STORED DATA Block Start

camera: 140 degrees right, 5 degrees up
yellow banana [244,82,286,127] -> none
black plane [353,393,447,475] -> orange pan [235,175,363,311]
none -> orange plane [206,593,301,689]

STORED DATA Block End

* EXERCISE PROMPT *
Scan the material above for the string "orange". Copy each line that holds it.

* OUTPUT OF THE EXERCISE *
black plane [353,393,447,475] -> orange pan [235,175,363,311]
none -> orange plane [206,593,301,689]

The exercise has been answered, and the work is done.